---------- The data ----------
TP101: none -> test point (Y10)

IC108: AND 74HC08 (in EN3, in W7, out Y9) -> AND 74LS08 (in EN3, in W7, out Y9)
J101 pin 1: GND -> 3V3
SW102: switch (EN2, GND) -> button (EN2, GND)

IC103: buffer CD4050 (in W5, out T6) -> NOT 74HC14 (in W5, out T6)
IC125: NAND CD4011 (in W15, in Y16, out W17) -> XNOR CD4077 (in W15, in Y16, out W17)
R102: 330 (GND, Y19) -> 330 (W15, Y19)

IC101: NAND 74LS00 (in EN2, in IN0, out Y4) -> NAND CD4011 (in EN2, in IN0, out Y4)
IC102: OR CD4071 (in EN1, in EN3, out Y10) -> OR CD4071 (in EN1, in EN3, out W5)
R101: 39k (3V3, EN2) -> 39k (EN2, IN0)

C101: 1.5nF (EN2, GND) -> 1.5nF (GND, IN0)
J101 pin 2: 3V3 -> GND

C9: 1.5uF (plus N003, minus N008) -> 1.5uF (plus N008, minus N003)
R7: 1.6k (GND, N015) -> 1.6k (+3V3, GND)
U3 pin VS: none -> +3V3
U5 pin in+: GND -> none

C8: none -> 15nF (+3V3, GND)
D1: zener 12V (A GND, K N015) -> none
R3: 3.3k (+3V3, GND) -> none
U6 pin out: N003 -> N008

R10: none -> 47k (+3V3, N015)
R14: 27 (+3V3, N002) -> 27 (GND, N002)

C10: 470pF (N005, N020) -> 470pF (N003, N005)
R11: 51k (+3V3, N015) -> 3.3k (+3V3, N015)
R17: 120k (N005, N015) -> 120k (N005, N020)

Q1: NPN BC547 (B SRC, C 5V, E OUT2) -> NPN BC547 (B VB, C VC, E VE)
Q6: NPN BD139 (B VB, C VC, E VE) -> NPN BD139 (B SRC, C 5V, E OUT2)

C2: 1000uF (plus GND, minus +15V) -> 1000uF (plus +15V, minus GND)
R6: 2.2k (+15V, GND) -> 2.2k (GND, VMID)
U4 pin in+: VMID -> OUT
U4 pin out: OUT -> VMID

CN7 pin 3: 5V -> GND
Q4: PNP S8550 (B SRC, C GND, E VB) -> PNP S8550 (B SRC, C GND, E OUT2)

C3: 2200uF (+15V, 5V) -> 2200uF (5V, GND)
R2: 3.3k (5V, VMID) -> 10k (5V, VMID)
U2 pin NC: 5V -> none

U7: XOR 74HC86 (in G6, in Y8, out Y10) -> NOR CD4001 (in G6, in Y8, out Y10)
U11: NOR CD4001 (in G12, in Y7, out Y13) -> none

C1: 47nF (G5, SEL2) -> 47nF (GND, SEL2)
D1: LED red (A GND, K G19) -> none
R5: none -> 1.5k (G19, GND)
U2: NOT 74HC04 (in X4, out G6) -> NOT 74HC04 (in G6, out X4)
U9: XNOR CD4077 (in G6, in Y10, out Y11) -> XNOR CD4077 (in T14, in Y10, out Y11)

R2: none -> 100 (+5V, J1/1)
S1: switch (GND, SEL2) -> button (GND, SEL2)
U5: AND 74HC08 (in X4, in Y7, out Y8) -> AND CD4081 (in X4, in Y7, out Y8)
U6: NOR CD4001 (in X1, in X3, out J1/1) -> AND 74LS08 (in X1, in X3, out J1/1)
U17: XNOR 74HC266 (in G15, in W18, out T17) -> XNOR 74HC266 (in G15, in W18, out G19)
----------
Make an exact copy of every record listed above.

Answer for this exercise:
TP101: none -> test point (Y10)

IC108: AND 74HC08 (in EN3, in W7, out Y9) -> AND 74LS08 (in EN3, in W7, out Y9)
J101 pin 1: GND -> 3V3
SW102: switch (EN2, GND) -> button (EN2, GND)

IC103: buffer CD4050 (in W5, out T6) -> NOT 74HC14 (in W5, out T6)
IC125: NAND CD4011 (in W15, in Y16, out W17) -> XNOR CD4077 (in W15, in Y16, out W17)
R102: 330 (GND, Y19) -> 330 (W15, Y19)

IC101: NAND 74LS00 (in EN2, in IN0, out Y4) -> NAND CD4011 (in EN2, in IN0, out Y4)
IC102: OR CD4071 (in EN1, in EN3, out Y10) -> OR CD4071 (in EN1, in EN3, out W5)
R101: 39k (3V3, EN2) -> 39k (EN2, IN0)

C101: 1.5nF (EN2, GND) -> 1.5nF (GND, IN0)
J101 pin 2: 3V3 -> GND

C9: 1.5uF (plus N003, minus N008) -> 1.5uF (plus N008, minus N003)
R7: 1.6k (GND, N015) -> 1.6k (+3V3, GND)
U3 pin VS: none -> +3V3
U5 pin in+: GND -> none

C8: none -> 15nF (+3V3, GND)
D1: zener 12V (A GND, K N015) -> none
R3: 3.3k (+3V3, GND) -> none
U6 pin out: N003 -> N008

R10: none -> 47k (+3V3, N015)
R14: 27 (+3V3, N002) -> 27 (GND, N002)

C10: 470pF (N005, N020) -> 470pF (N003, N005)
R11: 51k (+3V3, N015) -> 3.3k (+3V3, N015)
R17: 120k (N005, N015) -> 120k (N005, N020)

Q1: NPN BC547 (B SRC, C 5V, E OUT2) -> NPN BC547 (B VB, C VC, E VE)
Q6: NPN BD139 (B VB, C VC, E VE) -> NPN BD139 (B SRC, C 5V, E OUT2)

C2: 1000uF (plus GND, minus +15V) -> 1000uF (plus +15V, minus GND)
R6: 2.2k (+15V, GND) -> 2.2k (GND, VMID)
U4 pin in+: VMID -> OUT
U4 pin out: OUT -> VMID

CN7 pin 3: 5V -> GND
Q4: PNP S8550 (B SRC, C GND, E VB) -> PNP S8550 (B SRC, C GND, E OUT2)

C3: 2200uF (+15V, 5V) -> 2200uF (5V, GND)
R2: 3.3k (5V, VMID) -> 10k (5V, VMID)
U2 pin NC: 5V -> none

U7: XOR 74HC86 (in G6, in Y8, out Y10) -> NOR CD4001 (in G6, in Y8, out Y10)
U11: NOR CD4001 (in G12, in Y7, out Y13) -> none

C1: 47nF (G5, SEL2) -> 47nF (GND, SEL2)
D1: LED red (A GND, K G19) -> none
R5: none -> 1.5k (G19, GND)
U2: NOT 74HC04 (in X4, out G6) -> NOT 74HC04 (in G6, out X4)
U9: XNOR CD4077 (in G6, in Y10, out Y11) -> XNOR CD4077 (in T14, in Y10, out Y11)

R2: none -> 100 (+5V, J1/1)
S1: switch (GND, SEL2) -> button (GND, SEL2)
U5: AND 74HC08 (in X4, in Y7, out Y8) -> AND CD4081 (in X4, in Y7, out Y8)
U6: NOR CD4001 (in X1, in X3, out J1/1) -> AND 74LS08 (in X1, in X3, out J1/1)
U17: XNOR 74HC266 (in G15, in W18, out T17) -> XNOR 74HC266 (in G15, in W18, out G19)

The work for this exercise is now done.